▶ Task
Write the data below out again, with each line matching the original.

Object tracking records
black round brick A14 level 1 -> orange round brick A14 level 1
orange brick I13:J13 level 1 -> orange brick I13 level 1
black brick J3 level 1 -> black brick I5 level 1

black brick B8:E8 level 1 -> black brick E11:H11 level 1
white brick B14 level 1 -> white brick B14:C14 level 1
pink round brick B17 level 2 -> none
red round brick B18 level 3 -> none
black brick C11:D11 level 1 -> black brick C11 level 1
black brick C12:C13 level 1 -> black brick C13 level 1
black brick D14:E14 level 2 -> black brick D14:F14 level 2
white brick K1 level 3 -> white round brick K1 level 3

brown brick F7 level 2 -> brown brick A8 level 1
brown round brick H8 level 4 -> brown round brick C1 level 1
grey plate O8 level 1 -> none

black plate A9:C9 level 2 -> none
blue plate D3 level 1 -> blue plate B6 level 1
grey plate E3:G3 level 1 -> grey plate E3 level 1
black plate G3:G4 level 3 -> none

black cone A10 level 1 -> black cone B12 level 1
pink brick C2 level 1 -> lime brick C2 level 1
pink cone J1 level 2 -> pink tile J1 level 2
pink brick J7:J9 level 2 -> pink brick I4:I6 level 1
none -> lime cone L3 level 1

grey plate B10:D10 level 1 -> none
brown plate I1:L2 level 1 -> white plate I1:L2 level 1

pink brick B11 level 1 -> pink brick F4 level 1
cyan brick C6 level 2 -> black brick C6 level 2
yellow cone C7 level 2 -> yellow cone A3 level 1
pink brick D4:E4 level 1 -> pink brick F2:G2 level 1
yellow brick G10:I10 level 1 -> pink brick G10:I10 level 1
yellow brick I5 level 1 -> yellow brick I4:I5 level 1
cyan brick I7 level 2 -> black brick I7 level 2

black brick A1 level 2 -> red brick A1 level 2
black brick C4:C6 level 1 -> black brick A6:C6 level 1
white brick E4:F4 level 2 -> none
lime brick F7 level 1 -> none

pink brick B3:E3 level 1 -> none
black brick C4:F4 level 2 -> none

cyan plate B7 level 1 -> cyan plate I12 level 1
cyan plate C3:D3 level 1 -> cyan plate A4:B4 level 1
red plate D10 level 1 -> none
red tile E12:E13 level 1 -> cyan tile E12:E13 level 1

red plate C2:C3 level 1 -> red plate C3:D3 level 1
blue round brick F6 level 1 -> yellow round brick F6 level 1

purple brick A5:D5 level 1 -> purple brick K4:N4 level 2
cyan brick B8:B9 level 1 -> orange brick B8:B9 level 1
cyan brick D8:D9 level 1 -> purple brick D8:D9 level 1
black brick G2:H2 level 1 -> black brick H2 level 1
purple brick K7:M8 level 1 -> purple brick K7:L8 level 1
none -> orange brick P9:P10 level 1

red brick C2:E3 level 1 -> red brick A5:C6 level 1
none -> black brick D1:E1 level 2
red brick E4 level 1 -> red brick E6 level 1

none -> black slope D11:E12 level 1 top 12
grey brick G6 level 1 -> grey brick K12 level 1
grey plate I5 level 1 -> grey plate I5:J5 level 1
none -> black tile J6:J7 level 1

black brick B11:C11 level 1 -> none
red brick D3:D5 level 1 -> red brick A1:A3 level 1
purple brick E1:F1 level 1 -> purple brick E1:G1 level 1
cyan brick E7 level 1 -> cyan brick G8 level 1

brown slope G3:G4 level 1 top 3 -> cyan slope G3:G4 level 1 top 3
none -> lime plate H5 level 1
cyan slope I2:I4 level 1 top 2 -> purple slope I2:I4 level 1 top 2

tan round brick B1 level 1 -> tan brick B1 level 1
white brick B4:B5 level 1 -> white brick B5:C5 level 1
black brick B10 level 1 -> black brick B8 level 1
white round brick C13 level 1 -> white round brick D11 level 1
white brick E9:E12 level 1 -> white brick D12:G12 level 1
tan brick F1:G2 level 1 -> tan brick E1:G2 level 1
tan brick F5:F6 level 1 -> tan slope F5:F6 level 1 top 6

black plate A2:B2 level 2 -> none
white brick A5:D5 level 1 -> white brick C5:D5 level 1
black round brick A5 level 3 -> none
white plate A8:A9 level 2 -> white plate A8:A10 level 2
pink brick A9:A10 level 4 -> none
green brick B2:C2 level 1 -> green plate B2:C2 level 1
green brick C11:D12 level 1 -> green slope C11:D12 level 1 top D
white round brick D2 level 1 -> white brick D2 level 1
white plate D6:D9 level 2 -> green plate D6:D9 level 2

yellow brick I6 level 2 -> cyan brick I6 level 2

▶ Solution below
black round brick A14 level 1 -> orange round brick A14 level 1
orange brick I13:J13 level 1 -> orange brick I13 level 1
black brick J3 level 1 -> black brick I5 level 1

black brick B8:E8 level 1 -> black brick E11:H11 level 1
white brick B14 level 1 -> white brick B14:C14 level 1
pink round brick B17 level 2 -> none
red round brick B18 level 3 -> none
black brick C11:D11 level 1 -> black brick C11 level 1
black brick C12:C13 level 1 -> black brick C13 level 1
black brick D14:E14 level 2 -> black brick D14:F14 level 2
white brick K1 level 3 -> white round brick K1 level 3

brown brick F7 level 2 -> brown brick A8 level 1
brown round brick H8 level 4 -> brown round brick C1 level 1
grey plate O8 level 1 -> none

black plate A9:C9 level 2 -> none
blue plate D3 level 1 -> blue plate B6 level 1
grey plate E3:G3 level 1 -> grey plate E3 level 1
black plate G3:G4 level 3 -> none

black cone A10 level 1 -> black cone B12 level 1
pink brick C2 level 1 -> lime brick C2 level 1
pink cone J1 level 2 -> pink tile J1 level 2
pink brick J7:J9 level 2 -> pink brick I4:I6 level 1
none -> lime cone L3 level 1

grey plate B10:D10 level 1 -> none
brown plate I1:L2 level 1 -> white plate I1:L2 level 1

pink brick B11 level 1 -> pink brick F4 level 1
cyan brick C6 level 2 -> black brick C6 level 2
yellow cone C7 level 2 -> yellow cone A3 level 1
pink brick D4:E4 level 1 -> pink brick F2:G2 level 1
yellow brick G10:I10 level 1 -> pink brick G10:I10 level 1
yellow brick I5 level 1 -> yellow brick I4:I5 level 1
cyan brick I7 level 2 -> black brick I7 level 2

black brick A1 level 2 -> red brick A1 level 2
black brick C4:C6 level 1 -> black brick A6:C6 level 1
white brick E4:F4 level 2 -> none
lime brick F7 level 1 -> none

pink brick B3:E3 level 1 -> none
black brick C4:F4 level 2 -> none

cyan plate B7 level 1 -> cyan plate I12 level 1
cyan plate C3:D3 level 1 -> cyan plate A4:B4 level 1
red plate D10 level 1 -> none
red tile E12:E13 level 1 -> cyan tile E12:E13 level 1

red plate C2:C3 level 1 -> red plate C3:D3 level 1
blue round brick F6 level 1 -> yellow round brick F6 level 1

purple brick A5:D5 level 1 -> purple brick K4:N4 level 2
cyan brick B8:B9 level 1 -> orange brick B8:B9 level 1
cyan brick D8:D9 level 1 -> purple brick D8:D9 level 1
black brick G2:H2 level 1 -> black brick H2 level 1
purple brick K7:M8 level 1 -> purple brick K7:L8 level 1
none -> orange brick P9:P10 level 1

red brick C2:E3 level 1 -> red brick A5:C6 level 1
none -> black brick D1:E1 level 2
red brick E4 level 1 -> red brick E6 level 1

none -> black slope D11:E12 level 1 top 12
grey brick G6 level 1 -> grey brick K12 level 1
grey plate I5 level 1 -> grey plate I5:J5 level 1
none -> black tile J6:J7 level 1

black brick B11:C11 level 1 -> none
red brick D3:D5 level 1 -> red brick A1:A3 level 1
purple brick E1:F1 level 1 -> purple brick E1:G1 level 1
cyan brick E7 level 1 -> cyan brick G8 level 1

brown slope G3:G4 level 1 top 3 -> cyan slope G3:G4 level 1 top 3
none -> lime plate H5 level 1
cyan slope I2:I4 level 1 top 2 -> purple slope I2:I4 level 1 top 2

tan round brick B1 level 1 -> tan brick B1 level 1
white brick B4:B5 level 1 -> white brick B5:C5 level 1
black brick B10 level 1 -> black brick B8 level 1
white round brick C13 level 1 -> white round brick D11 level 1
white brick E9:E12 level 1 -> white brick D12:G12 level 1
tan brick F1:G2 level 1 -> tan brick E1:G2 level 1
tan brick F5:F6 level 1 -> tan slope F5:F6 level 1 top 6

black plate A2:B2 level 2 -> none
white brick A5:D5 level 1 -> white brick C5:D5 level 1
black round brick A5 level 3 -> none
white plate A8:A9 level 2 -> white plate A8:A10 level 2
pink brick A9:A10 level 4 -> none
green brick B2:C2 level 1 -> green plate B2:C2 level 1
green brick C11:D12 level 1 -> green slope C11:D12 level 1 top D
white round brick D2 level 1 -> white brick D2 level 1
white plate D6:D9 level 2 -> green plate D6:D9 level 2

yellow brick I6 level 2 -> cyan brick I6 level 2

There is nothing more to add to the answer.